**Problem requirements**. A single figure is wanted: the count of lines below containing the string "golden".

(Excerpts from a dataset)
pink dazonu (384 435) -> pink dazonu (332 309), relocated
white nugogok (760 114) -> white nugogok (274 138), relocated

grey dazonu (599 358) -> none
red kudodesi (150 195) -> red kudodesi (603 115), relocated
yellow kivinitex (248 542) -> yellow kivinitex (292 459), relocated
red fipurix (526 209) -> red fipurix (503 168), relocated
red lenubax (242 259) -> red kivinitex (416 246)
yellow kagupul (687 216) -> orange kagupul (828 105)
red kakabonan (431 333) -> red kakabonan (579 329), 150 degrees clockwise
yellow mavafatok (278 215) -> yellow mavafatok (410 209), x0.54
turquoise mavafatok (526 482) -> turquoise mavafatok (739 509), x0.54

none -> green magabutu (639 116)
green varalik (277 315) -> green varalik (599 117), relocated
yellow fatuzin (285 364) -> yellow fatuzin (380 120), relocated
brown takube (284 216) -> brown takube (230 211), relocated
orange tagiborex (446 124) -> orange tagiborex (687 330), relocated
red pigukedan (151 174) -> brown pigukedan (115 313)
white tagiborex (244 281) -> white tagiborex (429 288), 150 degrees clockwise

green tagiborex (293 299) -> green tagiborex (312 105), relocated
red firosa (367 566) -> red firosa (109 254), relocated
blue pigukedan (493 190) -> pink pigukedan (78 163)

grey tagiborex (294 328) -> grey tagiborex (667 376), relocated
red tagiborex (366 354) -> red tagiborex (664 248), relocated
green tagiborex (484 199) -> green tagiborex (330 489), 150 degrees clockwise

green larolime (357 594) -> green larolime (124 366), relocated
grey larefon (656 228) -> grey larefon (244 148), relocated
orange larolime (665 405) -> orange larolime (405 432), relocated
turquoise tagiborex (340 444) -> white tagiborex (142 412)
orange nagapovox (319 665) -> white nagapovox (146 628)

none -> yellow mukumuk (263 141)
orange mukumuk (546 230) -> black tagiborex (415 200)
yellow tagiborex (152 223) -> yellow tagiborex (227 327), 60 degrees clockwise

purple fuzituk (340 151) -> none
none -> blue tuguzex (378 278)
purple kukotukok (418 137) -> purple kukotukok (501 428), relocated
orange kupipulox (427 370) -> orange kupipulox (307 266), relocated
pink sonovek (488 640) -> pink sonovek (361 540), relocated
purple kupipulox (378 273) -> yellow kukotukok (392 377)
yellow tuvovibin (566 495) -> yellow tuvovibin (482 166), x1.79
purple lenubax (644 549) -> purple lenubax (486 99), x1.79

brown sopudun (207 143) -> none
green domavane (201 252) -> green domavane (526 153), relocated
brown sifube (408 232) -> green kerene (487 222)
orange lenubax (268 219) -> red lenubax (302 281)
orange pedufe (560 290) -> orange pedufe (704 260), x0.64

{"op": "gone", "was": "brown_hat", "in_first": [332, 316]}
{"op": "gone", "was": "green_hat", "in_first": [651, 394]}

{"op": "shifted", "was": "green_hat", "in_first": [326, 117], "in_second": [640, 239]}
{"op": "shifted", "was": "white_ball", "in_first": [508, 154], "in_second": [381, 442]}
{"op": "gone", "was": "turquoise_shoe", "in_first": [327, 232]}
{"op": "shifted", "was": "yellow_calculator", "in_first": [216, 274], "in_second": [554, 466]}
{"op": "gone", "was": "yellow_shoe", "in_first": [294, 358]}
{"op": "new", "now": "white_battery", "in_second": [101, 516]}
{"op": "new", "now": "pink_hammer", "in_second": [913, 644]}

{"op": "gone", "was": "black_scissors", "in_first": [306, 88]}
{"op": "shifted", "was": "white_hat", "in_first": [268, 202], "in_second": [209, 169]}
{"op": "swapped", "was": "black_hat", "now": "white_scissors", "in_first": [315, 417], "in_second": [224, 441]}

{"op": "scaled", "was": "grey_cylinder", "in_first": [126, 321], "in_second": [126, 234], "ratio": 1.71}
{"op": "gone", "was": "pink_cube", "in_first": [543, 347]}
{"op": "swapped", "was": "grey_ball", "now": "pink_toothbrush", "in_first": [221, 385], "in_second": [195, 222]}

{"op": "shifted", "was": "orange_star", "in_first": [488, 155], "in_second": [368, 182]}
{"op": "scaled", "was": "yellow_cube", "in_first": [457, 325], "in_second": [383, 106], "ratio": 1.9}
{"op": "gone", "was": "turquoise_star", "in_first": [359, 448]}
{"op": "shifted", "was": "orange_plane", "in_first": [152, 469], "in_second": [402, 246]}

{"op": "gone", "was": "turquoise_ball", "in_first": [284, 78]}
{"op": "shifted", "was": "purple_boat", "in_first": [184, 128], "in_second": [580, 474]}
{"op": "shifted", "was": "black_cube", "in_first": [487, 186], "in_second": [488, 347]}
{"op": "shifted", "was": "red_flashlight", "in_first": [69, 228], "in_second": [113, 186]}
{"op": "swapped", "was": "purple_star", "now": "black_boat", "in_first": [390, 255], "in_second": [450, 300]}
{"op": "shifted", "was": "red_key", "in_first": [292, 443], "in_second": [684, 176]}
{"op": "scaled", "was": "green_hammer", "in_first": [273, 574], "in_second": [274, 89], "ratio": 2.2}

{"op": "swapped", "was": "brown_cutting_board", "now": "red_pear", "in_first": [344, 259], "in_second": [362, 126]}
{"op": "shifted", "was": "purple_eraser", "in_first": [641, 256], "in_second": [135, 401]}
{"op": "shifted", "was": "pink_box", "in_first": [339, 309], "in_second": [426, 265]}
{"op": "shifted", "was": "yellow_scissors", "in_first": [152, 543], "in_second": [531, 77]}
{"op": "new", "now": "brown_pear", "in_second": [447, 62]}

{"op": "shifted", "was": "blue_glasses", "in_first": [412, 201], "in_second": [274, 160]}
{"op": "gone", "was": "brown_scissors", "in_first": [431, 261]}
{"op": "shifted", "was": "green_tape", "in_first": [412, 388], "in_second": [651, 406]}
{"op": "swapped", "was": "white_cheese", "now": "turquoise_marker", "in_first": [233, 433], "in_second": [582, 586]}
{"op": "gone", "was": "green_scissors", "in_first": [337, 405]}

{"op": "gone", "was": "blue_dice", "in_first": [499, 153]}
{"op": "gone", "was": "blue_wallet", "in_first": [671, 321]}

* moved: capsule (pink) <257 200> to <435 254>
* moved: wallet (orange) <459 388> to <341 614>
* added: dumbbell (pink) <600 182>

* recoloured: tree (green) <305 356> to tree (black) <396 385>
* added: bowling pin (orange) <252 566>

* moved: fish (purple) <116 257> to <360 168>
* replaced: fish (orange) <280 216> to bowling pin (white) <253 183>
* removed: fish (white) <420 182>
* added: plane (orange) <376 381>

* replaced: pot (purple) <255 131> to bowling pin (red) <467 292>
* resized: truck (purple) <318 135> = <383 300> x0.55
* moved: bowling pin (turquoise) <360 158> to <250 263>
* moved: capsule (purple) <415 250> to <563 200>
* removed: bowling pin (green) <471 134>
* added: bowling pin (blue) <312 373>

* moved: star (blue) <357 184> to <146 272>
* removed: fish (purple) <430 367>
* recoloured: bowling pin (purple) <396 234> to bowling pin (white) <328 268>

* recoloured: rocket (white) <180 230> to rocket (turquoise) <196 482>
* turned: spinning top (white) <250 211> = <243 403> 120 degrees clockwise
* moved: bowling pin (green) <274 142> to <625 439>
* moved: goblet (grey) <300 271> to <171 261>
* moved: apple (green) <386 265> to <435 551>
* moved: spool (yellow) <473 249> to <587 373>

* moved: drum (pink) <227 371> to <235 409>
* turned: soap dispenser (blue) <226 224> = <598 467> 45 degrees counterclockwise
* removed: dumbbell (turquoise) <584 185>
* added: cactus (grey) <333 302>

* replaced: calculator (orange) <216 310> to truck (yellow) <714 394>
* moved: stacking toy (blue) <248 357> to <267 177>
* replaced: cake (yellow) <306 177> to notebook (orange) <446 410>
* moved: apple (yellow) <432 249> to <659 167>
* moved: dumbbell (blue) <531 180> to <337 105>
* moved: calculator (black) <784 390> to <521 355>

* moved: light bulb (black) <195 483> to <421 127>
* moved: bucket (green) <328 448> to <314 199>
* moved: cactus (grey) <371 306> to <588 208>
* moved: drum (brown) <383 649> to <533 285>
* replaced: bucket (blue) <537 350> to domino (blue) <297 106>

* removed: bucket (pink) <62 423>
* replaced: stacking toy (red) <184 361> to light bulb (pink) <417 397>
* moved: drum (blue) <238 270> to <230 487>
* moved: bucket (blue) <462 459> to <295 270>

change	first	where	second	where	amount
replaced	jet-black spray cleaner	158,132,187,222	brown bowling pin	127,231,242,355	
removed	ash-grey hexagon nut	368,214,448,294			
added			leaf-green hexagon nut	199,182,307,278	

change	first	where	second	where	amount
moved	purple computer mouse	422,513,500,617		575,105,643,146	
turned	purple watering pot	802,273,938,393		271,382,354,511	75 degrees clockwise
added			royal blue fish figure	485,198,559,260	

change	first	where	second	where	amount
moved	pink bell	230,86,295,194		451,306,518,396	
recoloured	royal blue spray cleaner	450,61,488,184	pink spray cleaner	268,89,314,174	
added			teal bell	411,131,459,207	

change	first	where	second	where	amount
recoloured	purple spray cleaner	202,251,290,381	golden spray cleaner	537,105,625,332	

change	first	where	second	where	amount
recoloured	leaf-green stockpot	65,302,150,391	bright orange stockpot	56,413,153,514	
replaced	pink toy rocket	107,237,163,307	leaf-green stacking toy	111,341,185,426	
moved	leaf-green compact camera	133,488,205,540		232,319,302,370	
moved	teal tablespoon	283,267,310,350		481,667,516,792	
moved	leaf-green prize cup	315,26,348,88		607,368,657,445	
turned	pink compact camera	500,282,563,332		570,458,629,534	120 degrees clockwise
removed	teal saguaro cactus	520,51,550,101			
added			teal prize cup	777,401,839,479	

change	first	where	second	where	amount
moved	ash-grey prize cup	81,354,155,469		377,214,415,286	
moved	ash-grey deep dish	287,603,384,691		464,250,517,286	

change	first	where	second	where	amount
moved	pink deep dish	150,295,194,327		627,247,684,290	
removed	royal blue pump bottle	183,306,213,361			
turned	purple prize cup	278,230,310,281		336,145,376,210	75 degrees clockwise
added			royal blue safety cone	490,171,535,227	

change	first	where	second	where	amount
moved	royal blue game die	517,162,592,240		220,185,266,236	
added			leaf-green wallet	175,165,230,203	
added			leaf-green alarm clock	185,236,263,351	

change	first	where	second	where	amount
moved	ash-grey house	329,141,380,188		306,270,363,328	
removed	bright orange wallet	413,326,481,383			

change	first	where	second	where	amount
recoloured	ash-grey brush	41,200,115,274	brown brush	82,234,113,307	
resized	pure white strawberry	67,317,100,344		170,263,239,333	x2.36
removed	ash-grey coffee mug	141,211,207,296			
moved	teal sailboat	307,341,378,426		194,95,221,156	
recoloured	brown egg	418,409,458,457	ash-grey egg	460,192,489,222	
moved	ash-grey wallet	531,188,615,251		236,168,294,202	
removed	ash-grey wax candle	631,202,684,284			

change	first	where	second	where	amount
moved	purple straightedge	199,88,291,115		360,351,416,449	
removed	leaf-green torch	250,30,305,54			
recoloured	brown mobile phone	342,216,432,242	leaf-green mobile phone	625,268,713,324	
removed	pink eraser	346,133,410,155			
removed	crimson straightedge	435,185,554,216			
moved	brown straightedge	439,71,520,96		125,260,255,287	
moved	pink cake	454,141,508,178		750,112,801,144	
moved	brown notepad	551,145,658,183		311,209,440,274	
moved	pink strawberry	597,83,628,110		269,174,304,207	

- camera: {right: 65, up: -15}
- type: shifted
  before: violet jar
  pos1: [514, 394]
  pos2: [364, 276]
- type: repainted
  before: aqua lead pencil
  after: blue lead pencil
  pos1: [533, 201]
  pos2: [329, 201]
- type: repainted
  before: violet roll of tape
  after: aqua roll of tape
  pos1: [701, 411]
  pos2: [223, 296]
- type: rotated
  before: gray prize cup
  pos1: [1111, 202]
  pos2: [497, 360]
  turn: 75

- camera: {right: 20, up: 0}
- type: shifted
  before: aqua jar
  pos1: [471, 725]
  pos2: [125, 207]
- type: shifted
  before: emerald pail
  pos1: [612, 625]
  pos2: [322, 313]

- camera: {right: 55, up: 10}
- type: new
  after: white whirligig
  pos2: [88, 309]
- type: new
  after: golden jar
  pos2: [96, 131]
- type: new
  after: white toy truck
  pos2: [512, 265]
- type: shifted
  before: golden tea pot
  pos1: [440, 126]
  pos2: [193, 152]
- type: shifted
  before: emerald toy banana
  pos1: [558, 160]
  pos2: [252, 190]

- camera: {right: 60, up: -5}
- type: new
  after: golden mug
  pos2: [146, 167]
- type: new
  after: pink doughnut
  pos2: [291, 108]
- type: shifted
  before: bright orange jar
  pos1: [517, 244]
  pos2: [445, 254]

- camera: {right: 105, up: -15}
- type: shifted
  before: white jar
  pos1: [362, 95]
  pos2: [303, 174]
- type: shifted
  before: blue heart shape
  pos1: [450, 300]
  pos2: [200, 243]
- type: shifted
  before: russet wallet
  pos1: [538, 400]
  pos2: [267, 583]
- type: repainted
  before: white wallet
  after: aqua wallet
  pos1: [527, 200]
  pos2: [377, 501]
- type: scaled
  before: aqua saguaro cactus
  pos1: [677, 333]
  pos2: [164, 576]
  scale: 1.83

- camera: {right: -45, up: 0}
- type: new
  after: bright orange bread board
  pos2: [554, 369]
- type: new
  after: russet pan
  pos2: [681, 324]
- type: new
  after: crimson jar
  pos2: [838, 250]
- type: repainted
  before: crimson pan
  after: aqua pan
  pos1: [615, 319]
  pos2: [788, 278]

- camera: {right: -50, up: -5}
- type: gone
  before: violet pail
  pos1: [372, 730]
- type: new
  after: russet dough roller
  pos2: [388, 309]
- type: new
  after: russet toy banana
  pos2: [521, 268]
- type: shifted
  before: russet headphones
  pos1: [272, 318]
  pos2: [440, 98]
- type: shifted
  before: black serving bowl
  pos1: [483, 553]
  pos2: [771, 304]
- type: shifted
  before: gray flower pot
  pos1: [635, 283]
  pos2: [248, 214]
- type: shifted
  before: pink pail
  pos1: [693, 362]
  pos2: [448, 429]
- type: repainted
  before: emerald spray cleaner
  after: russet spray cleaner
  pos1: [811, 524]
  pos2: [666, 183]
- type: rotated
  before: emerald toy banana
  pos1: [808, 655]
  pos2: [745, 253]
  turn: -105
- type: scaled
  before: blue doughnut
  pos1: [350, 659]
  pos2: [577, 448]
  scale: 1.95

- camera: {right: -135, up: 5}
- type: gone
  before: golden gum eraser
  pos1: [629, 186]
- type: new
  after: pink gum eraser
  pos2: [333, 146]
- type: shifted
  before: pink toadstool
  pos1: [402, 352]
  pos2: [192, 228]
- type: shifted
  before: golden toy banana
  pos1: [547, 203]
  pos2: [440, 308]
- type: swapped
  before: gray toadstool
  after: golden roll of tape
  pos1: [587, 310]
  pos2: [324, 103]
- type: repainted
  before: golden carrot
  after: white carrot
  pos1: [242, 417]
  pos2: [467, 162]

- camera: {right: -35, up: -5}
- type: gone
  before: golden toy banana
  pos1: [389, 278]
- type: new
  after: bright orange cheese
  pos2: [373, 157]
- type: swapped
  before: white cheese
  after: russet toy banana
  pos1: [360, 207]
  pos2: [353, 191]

**Solution to this task**. 9